Top of Source information

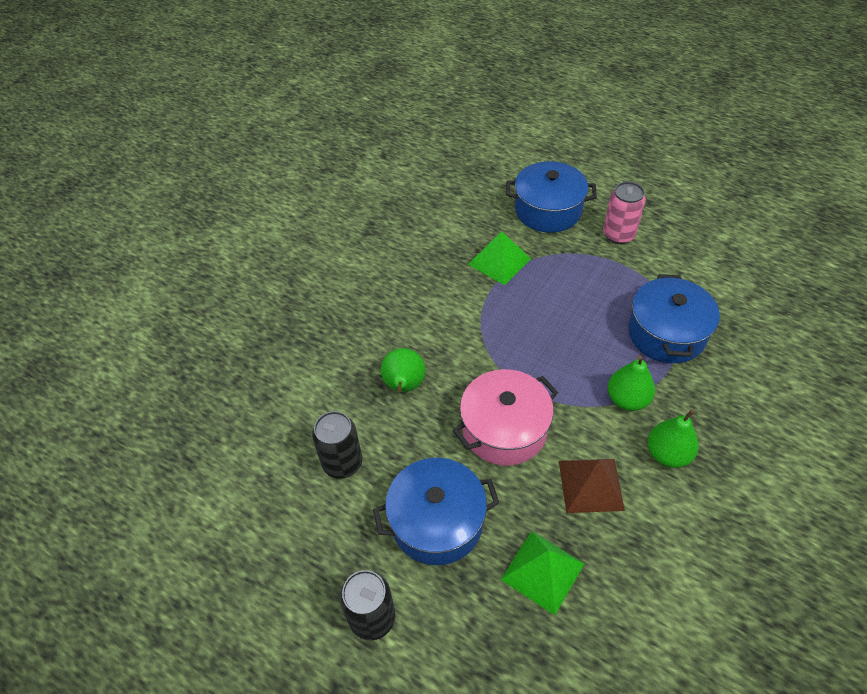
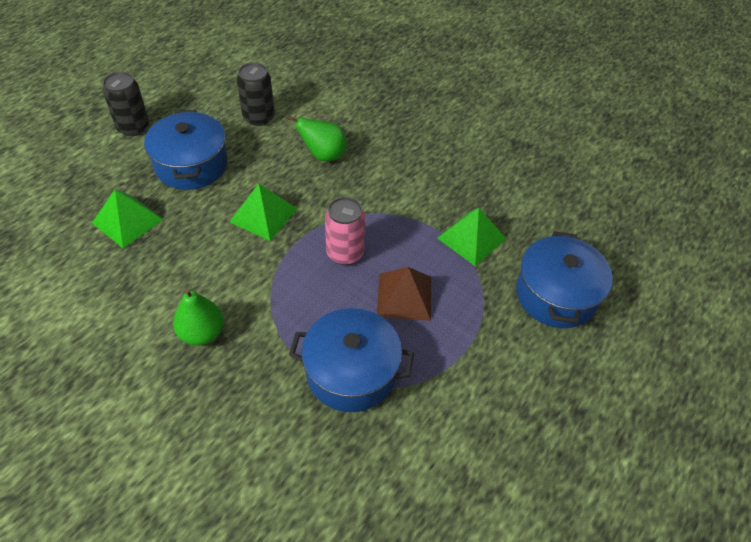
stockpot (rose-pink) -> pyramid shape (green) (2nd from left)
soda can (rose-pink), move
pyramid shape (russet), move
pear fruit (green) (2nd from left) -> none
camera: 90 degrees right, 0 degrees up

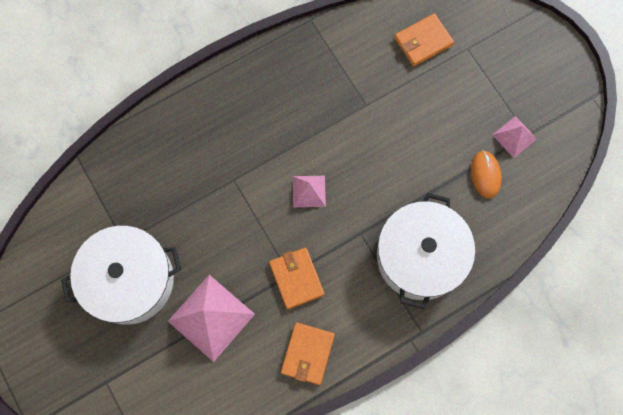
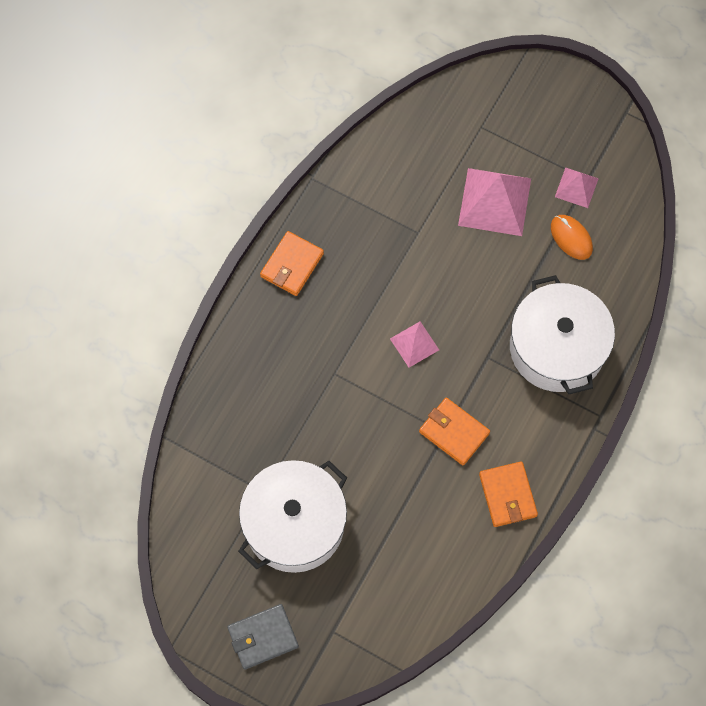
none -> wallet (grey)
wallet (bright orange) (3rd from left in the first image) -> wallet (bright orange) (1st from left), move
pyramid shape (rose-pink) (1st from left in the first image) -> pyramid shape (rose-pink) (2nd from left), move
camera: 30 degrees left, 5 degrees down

Bottom of Source information

» **Required work**: Make an exact copy of all entries above, dropping the images.

» **Exercise answer**:
stockpot (rose-pink) -> pyramid shape (green) (2nd from left)
soda can (rose-pink), move
pyramid shape (russet), move
pear fruit (green) (2nd from left) -> none
camera: 90 degrees right, 0 degrees up

none -> wallet (grey)
wallet (bright orange) (3rd from left in the first image) -> wallet (bright orange) (1st from left), move
pyramid shape (rose-pink) (1st from left in the first image) -> pyramid shape (rose-pink) (2nd from left), move
camera: 30 degrees left, 5 degrees down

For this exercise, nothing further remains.